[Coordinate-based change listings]
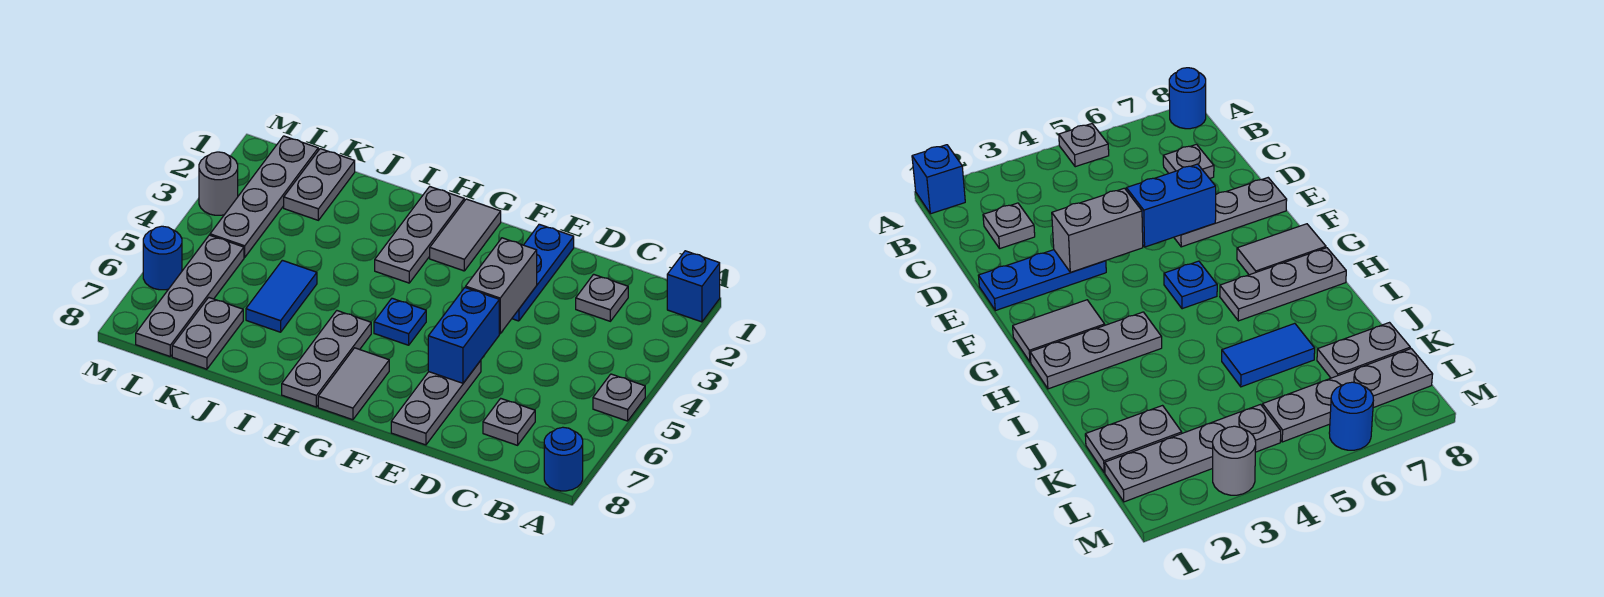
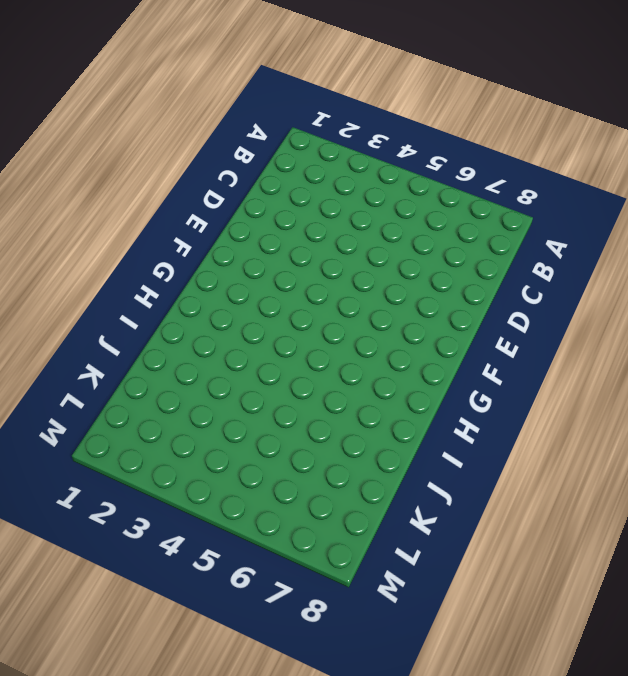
none -> blue brick A1 level 1
none -> grey plate A5 level 1
none -> blue round brick A8 level 1

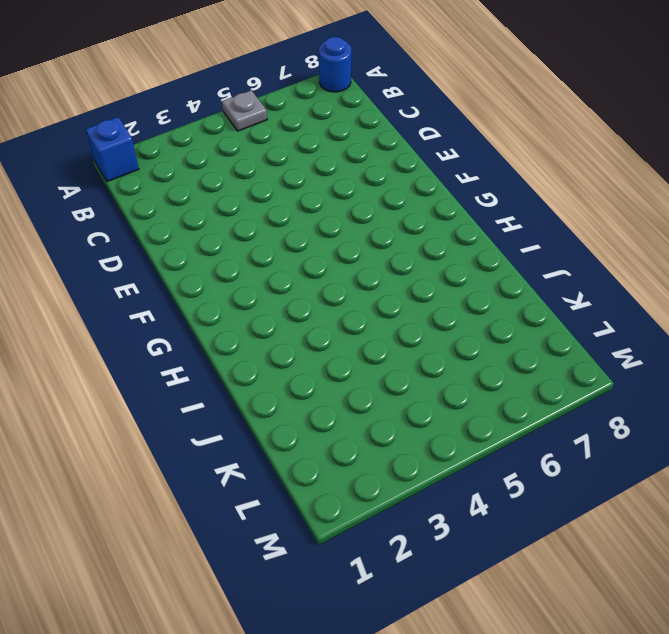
none -> grey plate C2 level 1
none -> grey plate C7 level 1
none -> blue plate E1:E3 level 1

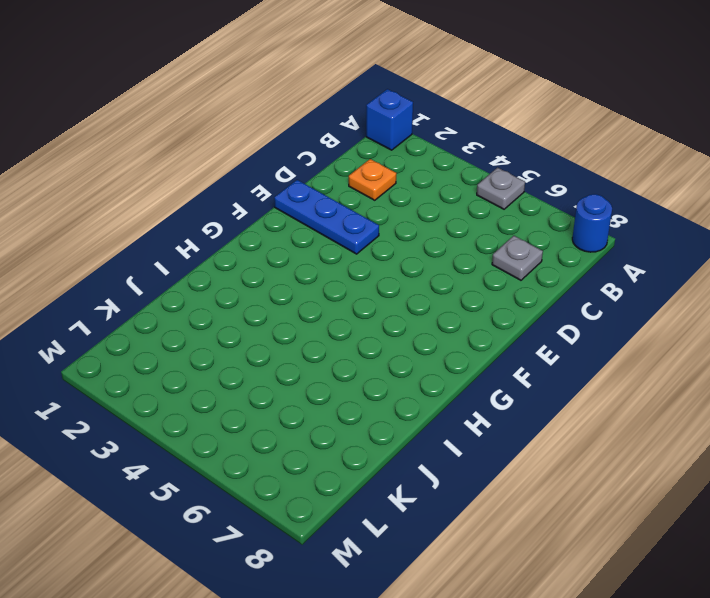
orange plate C2 level 1 -> grey plate C2 level 1
none -> grey plate E6:E8 level 1
none -> grey tile G1:G2 level 1
none -> blue plate G5 level 1

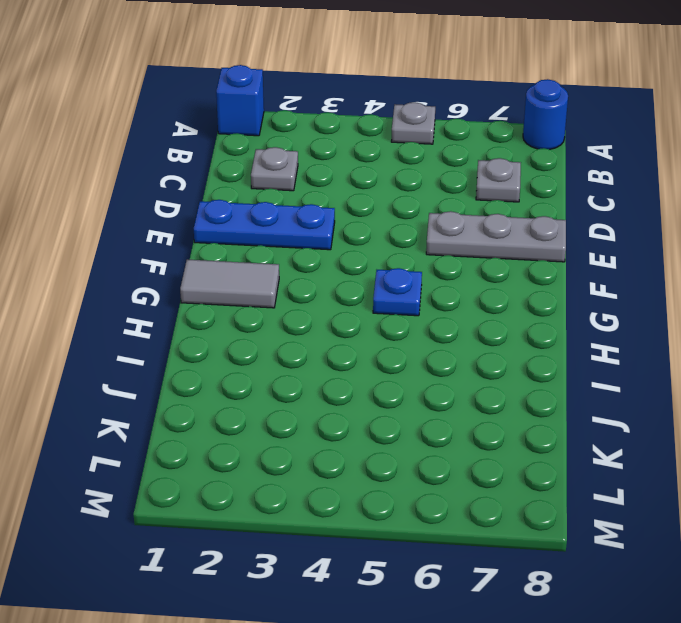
none -> grey tile G7:G8 level 1
none -> grey plate H1:H3 level 1
none -> grey plate H6:H8 level 1

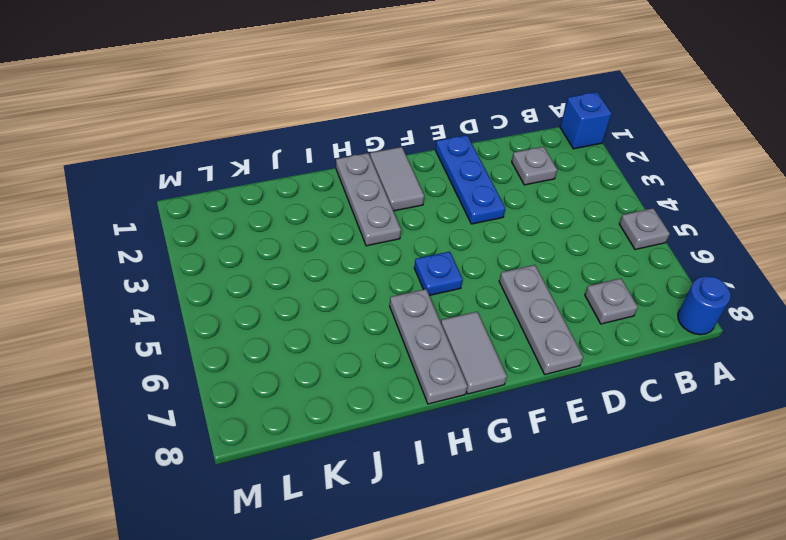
none -> blue tile J5:J6 level 1
none -> grey plate K1:K2 level 1
none -> grey plate K7:K8 level 1

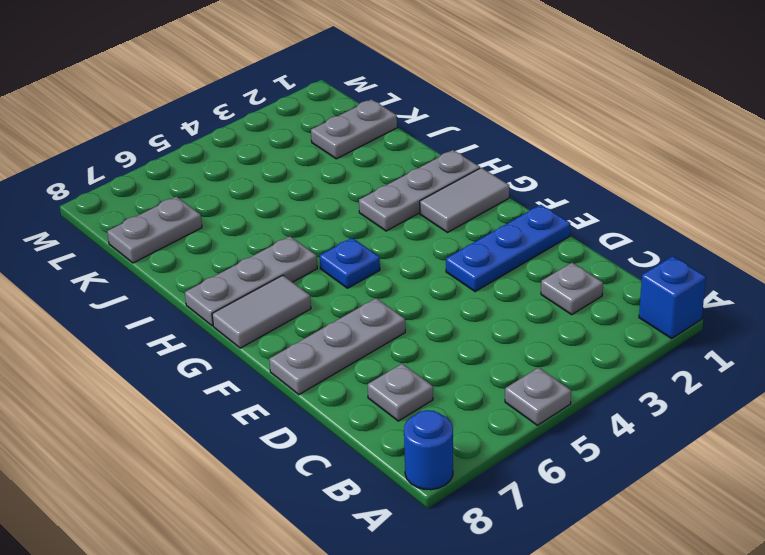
none -> blue tile J5:J6 level 1
none -> grey plate L1:L4 level 1
none -> grey plate L5:L8 level 1

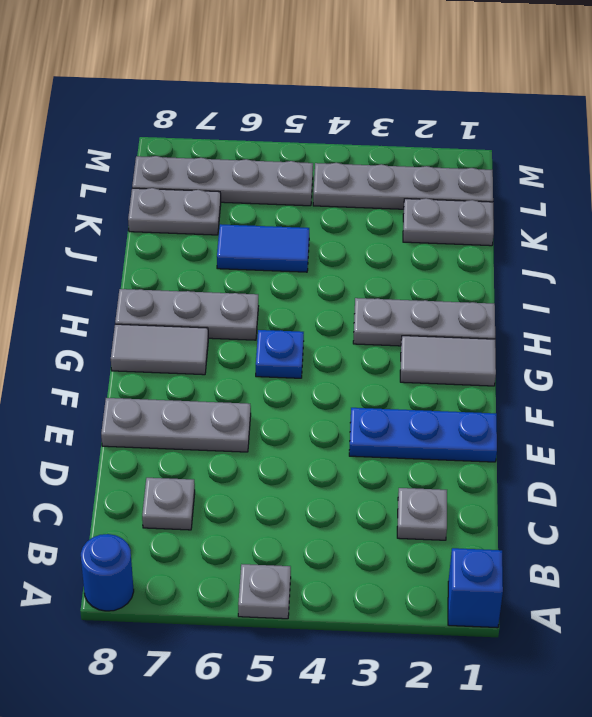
none -> grey round brick M3 level 1
none -> blue round brick M6 level 1
none -> grey brick E3:E4 level 2

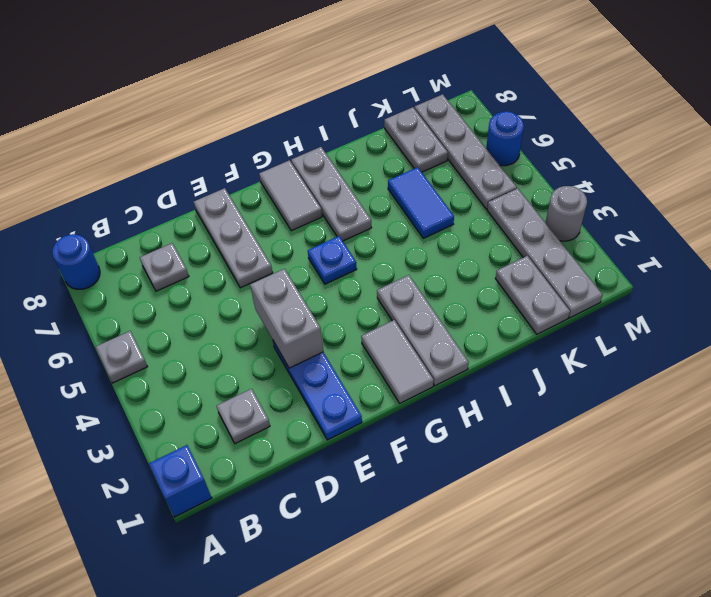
none -> blue brick E5:E6 level 2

TO DO :: Look over the records above and say how many lines hold the word "brick", giving the number alone.

RESPONSE :: 6